_Problem to solve_
Restate every line of the material below word for word, skipping the images.

_Exercise data_
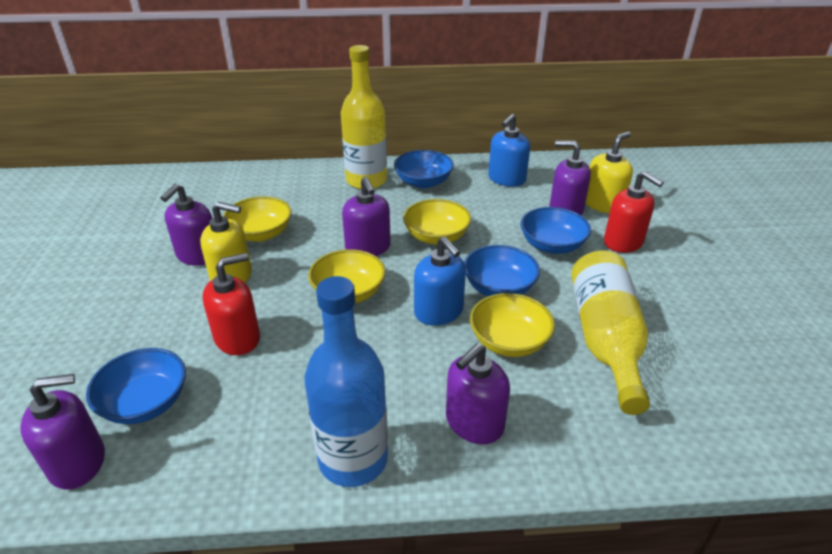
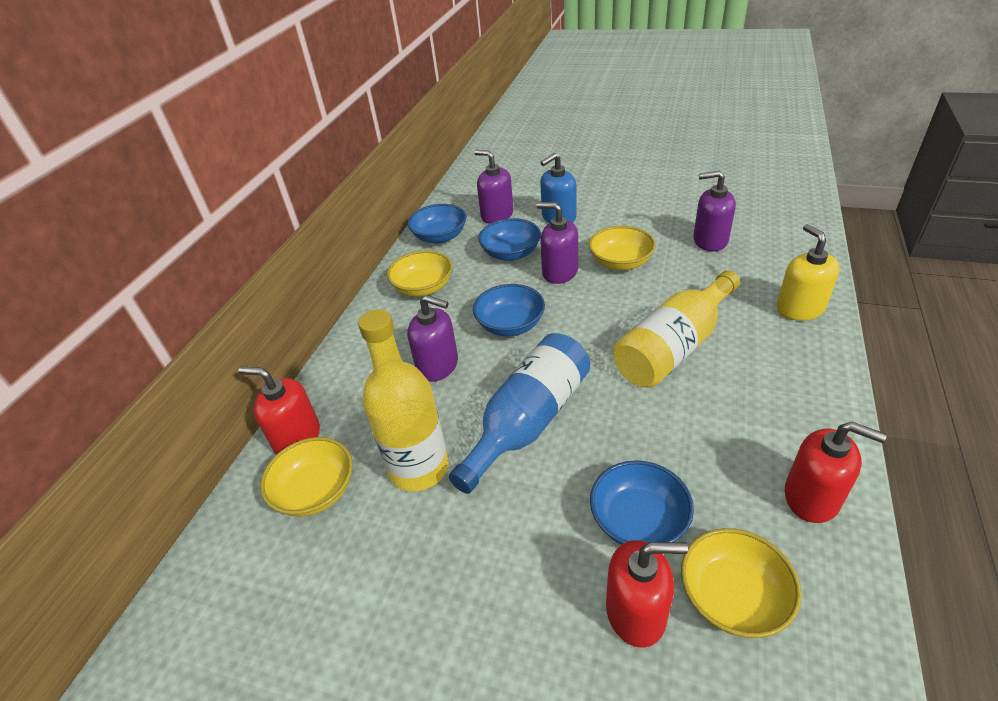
blue soap dispenser: 2 -> 1
purple soap dispenser: 5 -> 4
red soap dispenser: 2 -> 3
yellow soap dispenser: 2 -> 1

_Expected answer_
blue soap dispenser: 2 -> 1
purple soap dispenser: 5 -> 4
red soap dispenser: 2 -> 3
yellow soap dispenser: 2 -> 1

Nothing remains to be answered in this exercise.